_What needs to be done_. Count how many lines in the entries below contain the string "kern", and reply with only that number.

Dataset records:
• • • • • • •

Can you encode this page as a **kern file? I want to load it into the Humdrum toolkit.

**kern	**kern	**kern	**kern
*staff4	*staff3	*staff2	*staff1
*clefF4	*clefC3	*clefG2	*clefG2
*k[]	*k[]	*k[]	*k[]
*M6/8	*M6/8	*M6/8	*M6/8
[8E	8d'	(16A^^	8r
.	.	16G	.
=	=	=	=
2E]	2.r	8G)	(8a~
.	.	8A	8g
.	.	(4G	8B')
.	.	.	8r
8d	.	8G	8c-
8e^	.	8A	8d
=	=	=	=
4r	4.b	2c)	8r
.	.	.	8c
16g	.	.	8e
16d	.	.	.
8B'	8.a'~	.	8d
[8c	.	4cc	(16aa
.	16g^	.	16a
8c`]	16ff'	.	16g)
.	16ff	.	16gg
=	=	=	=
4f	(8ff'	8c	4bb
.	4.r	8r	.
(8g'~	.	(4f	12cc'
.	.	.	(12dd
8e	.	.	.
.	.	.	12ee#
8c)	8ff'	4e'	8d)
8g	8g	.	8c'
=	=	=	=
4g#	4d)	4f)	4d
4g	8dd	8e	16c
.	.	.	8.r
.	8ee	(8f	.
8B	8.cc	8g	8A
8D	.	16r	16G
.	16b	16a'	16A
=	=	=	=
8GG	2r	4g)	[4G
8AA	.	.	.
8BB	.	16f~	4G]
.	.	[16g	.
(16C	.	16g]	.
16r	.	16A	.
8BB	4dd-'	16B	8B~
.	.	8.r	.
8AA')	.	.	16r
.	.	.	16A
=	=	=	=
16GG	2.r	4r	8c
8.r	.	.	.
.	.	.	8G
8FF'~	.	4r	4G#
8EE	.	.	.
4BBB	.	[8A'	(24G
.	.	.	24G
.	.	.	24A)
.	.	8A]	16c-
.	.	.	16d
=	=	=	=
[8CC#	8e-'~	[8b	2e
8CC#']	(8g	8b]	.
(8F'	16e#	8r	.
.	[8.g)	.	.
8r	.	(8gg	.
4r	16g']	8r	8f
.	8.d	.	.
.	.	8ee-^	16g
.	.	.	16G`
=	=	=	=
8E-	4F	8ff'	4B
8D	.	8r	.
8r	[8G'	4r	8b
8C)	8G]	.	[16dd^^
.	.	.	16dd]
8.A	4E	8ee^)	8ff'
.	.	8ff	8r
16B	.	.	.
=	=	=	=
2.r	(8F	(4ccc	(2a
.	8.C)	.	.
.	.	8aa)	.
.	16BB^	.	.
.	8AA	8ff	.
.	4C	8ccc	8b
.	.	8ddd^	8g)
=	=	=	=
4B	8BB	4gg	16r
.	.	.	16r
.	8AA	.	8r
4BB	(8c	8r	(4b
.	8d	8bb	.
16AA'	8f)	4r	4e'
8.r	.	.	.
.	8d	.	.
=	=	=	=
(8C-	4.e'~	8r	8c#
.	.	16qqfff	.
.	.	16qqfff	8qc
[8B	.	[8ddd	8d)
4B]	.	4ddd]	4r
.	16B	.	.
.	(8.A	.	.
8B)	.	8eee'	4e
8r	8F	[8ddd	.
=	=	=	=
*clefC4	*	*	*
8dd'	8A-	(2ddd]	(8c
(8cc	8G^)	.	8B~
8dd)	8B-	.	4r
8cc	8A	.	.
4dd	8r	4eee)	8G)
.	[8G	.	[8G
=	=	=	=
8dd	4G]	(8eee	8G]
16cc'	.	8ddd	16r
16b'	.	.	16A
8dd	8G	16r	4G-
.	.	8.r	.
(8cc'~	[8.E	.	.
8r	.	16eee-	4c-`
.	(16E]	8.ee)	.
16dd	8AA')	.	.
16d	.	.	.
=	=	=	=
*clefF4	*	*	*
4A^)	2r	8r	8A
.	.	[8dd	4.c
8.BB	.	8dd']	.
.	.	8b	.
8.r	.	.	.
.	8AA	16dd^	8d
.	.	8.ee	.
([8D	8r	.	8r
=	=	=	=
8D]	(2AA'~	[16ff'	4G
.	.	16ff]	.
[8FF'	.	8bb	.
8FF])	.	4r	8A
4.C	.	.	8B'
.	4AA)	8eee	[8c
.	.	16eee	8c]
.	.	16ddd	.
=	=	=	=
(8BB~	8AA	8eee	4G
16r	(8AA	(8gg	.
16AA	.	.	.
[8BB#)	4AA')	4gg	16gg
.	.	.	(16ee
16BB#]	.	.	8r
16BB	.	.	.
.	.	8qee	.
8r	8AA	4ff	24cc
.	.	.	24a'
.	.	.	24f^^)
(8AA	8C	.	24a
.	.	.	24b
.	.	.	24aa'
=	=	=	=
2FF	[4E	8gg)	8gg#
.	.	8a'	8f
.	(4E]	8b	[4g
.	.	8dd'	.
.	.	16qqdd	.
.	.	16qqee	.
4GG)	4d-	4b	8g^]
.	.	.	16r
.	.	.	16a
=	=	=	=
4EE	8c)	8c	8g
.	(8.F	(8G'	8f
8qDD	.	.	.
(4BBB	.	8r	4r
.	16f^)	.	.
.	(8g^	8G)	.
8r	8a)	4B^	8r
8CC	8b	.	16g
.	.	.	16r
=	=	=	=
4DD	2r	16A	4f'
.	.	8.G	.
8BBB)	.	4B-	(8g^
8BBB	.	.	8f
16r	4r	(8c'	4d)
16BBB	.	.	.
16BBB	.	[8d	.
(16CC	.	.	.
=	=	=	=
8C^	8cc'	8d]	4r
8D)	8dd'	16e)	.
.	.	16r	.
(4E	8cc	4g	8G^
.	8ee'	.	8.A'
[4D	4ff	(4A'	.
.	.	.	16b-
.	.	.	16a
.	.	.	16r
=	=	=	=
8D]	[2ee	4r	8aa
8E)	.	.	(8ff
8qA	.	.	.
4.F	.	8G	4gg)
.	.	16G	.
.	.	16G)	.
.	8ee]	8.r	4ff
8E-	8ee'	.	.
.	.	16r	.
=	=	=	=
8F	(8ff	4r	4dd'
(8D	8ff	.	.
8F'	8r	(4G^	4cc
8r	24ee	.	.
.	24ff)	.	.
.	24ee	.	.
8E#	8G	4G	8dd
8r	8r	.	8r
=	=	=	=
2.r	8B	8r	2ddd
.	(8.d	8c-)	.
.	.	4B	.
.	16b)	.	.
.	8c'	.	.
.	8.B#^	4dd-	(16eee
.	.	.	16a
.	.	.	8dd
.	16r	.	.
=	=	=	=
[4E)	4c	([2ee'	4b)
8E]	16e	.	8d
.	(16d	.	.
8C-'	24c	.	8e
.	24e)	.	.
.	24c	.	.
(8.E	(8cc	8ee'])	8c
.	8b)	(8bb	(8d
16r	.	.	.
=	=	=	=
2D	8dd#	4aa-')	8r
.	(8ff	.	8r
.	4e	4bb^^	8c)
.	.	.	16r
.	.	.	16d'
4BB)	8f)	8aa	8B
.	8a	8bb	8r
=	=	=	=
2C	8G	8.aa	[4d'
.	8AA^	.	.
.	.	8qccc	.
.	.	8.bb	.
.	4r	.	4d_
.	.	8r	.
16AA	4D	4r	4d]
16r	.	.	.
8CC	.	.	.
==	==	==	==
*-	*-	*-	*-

• • • • • • •

_The reply_. 2